(LISTED RECORDS begins)

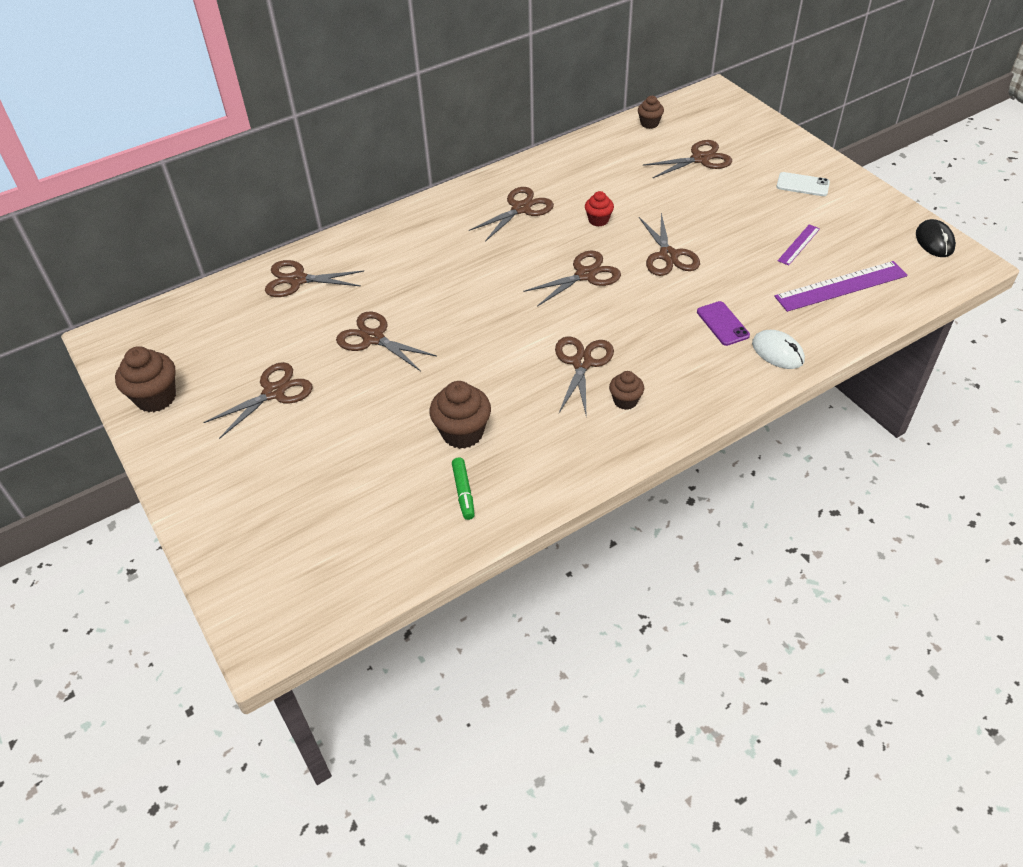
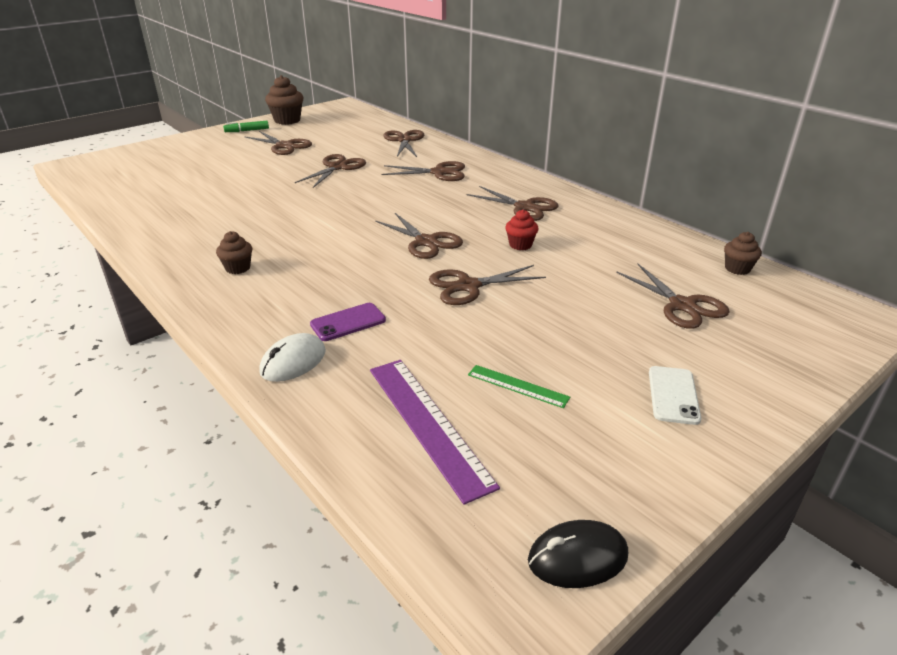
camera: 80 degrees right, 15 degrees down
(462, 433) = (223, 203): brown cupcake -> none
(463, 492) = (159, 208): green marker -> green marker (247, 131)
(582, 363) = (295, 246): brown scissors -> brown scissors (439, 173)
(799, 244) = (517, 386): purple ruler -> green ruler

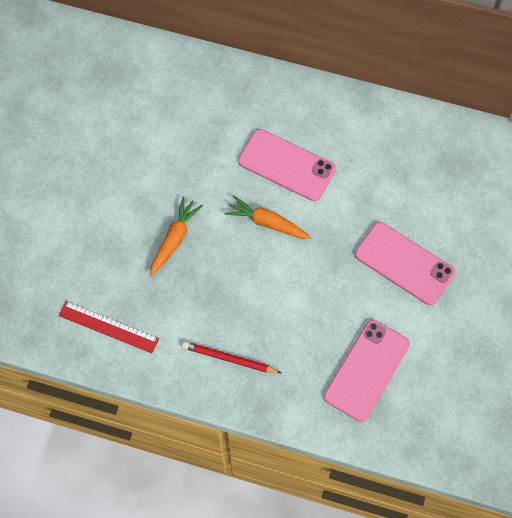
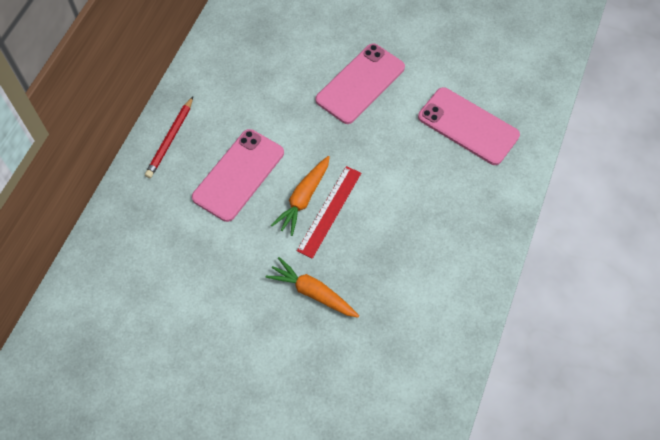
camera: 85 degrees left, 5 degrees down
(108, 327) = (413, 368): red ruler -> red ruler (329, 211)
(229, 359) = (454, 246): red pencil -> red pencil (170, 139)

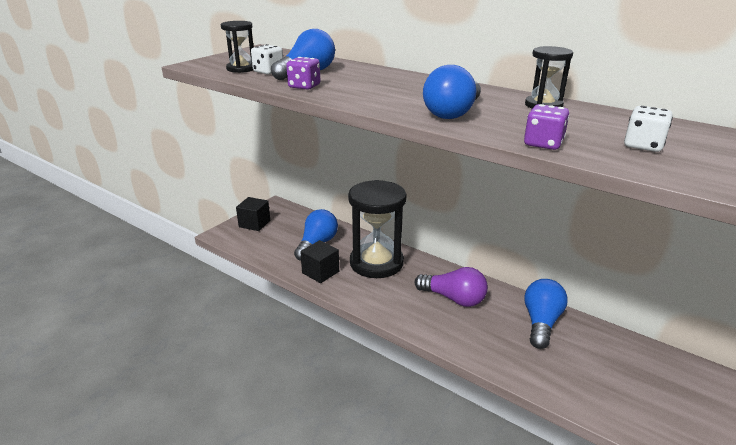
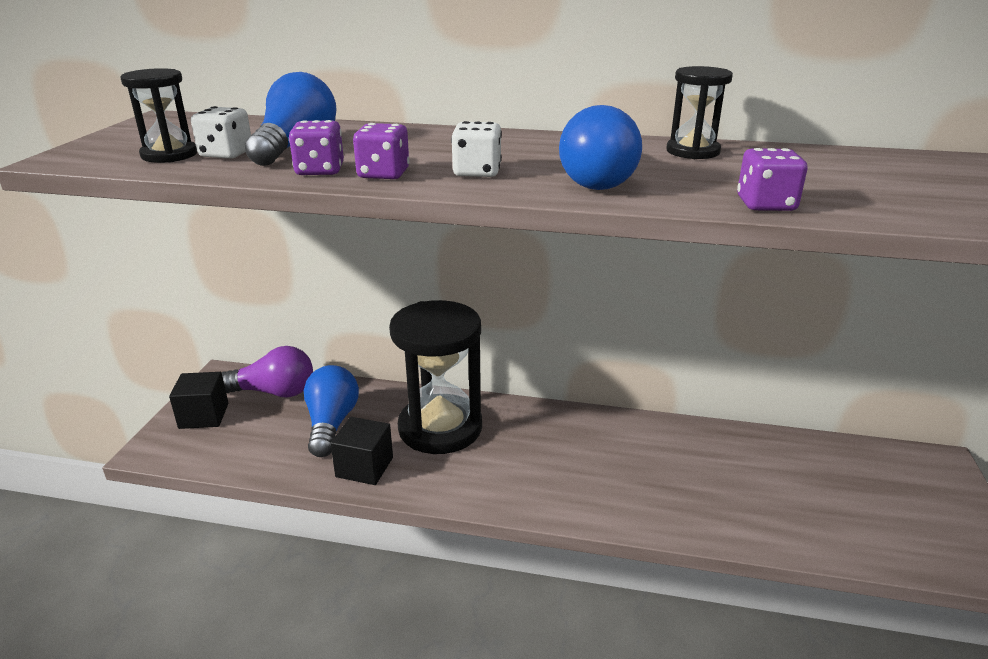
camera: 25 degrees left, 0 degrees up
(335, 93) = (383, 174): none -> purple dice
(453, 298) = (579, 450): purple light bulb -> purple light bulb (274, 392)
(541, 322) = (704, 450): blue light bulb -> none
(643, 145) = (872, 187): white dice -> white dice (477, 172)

(LISTED RECORDS ends)

TO DO ▸
Excluding every picture, write out each record word for word.

RESPONSE ▸
camera: 80 degrees right, 15 degrees down
(462, 433) = (223, 203): brown cupcake -> none
(463, 492) = (159, 208): green marker -> green marker (247, 131)
(582, 363) = (295, 246): brown scissors -> brown scissors (439, 173)
(799, 244) = (517, 386): purple ruler -> green ruler

camera: 85 degrees left, 5 degrees down
(108, 327) = (413, 368): red ruler -> red ruler (329, 211)
(229, 359) = (454, 246): red pencil -> red pencil (170, 139)

camera: 25 degrees left, 0 degrees up
(335, 93) = (383, 174): none -> purple dice
(453, 298) = (579, 450): purple light bulb -> purple light bulb (274, 392)
(541, 322) = (704, 450): blue light bulb -> none
(643, 145) = (872, 187): white dice -> white dice (477, 172)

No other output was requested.